WHAT YOU NEED TO DO: Down to the final line, print the records below exactly and without pictures.

________________________________________

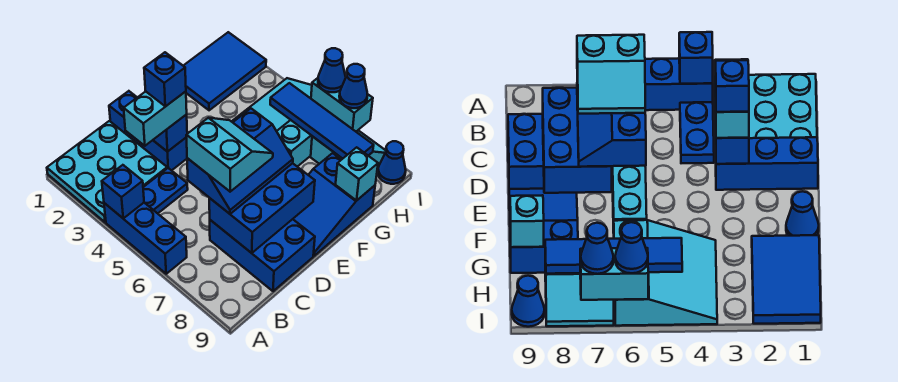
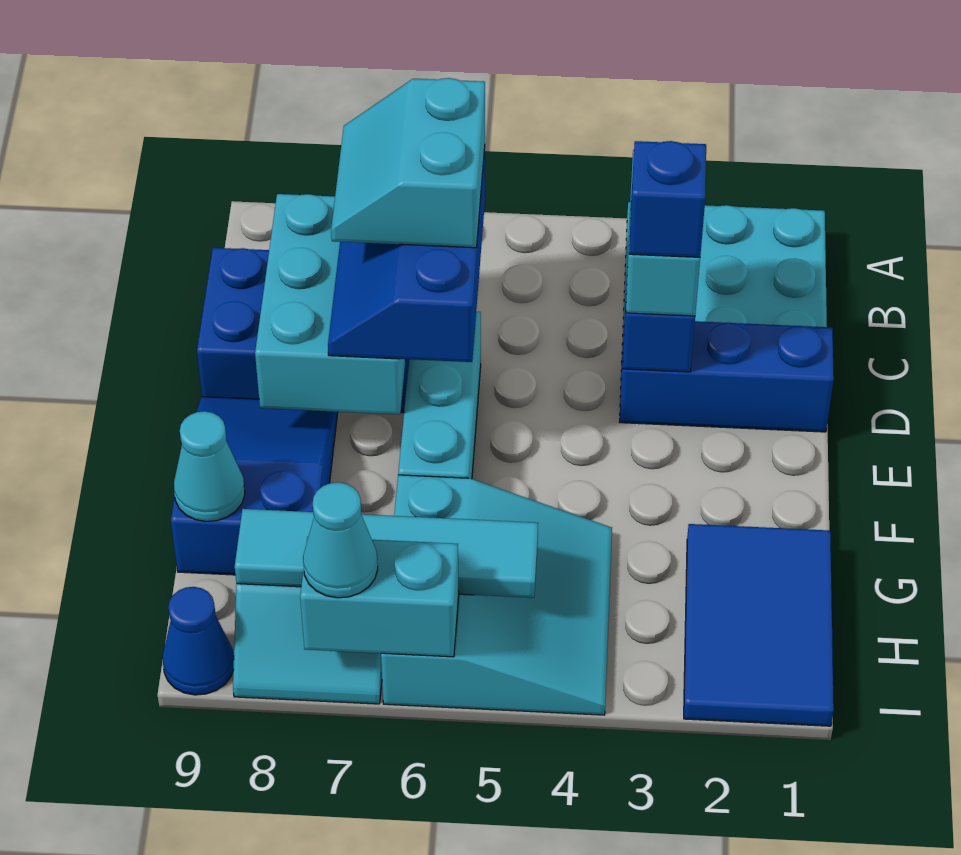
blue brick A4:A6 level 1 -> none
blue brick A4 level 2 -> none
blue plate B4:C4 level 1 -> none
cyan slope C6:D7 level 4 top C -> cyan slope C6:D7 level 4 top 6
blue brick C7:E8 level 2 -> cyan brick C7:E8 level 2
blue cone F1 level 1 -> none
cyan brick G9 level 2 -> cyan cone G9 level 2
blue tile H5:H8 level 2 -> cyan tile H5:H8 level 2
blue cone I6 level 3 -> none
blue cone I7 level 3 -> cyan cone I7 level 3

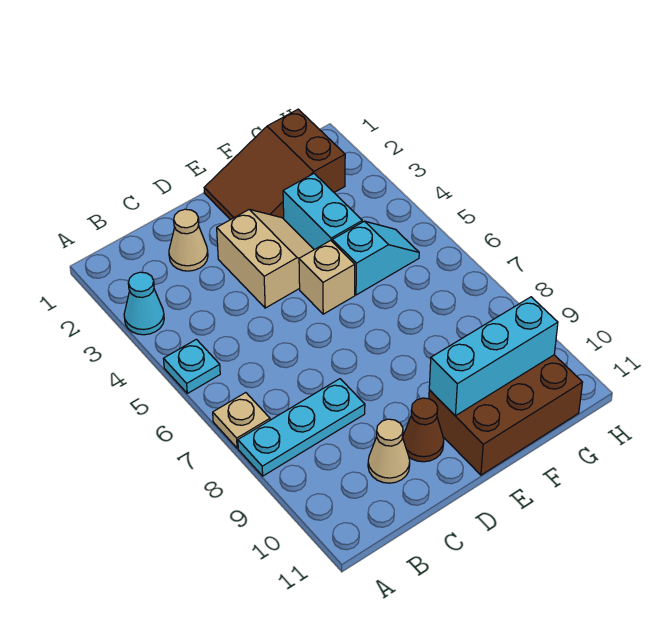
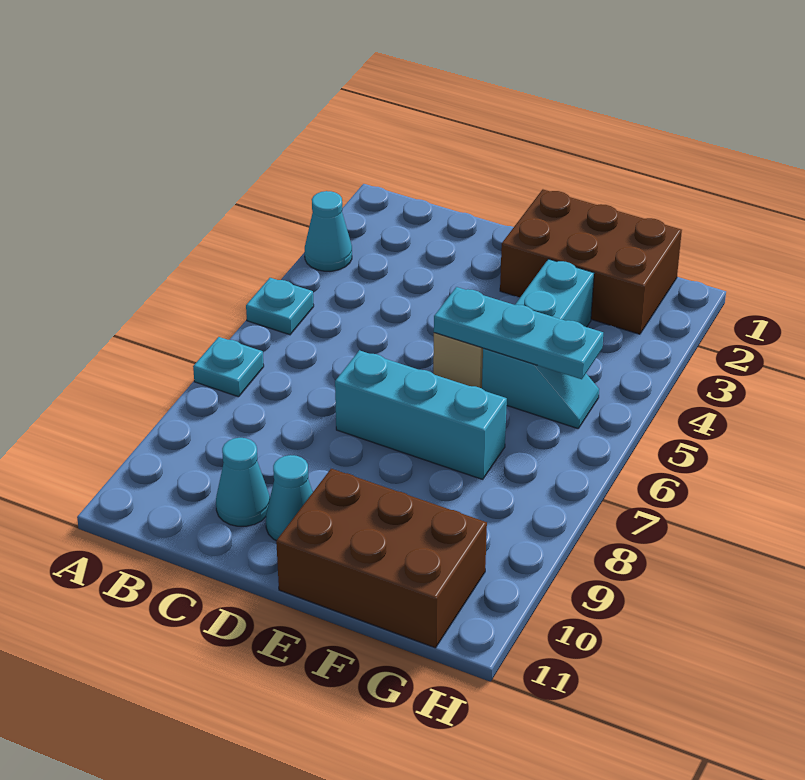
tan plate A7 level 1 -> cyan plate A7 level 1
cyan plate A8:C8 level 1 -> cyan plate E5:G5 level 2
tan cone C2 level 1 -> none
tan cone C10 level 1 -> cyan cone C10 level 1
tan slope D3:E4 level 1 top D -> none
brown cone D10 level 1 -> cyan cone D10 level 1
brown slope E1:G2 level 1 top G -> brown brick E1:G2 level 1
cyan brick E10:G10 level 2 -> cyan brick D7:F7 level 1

________________________________________

ANSWER SECTION:
blue brick A4:A6 level 1 -> none
blue brick A4 level 2 -> none
blue plate B4:C4 level 1 -> none
cyan slope C6:D7 level 4 top C -> cyan slope C6:D7 level 4 top 6
blue brick C7:E8 level 2 -> cyan brick C7:E8 level 2
blue cone F1 level 1 -> none
cyan brick G9 level 2 -> cyan cone G9 level 2
blue tile H5:H8 level 2 -> cyan tile H5:H8 level 2
blue cone I6 level 3 -> none
blue cone I7 level 3 -> cyan cone I7 level 3

tan plate A7 level 1 -> cyan plate A7 level 1
cyan plate A8:C8 level 1 -> cyan plate E5:G5 level 2
tan cone C2 level 1 -> none
tan cone C10 level 1 -> cyan cone C10 level 1
tan slope D3:E4 level 1 top D -> none
brown cone D10 level 1 -> cyan cone D10 level 1
brown slope E1:G2 level 1 top G -> brown brick E1:G2 level 1
cyan brick E10:G10 level 2 -> cyan brick D7:F7 level 1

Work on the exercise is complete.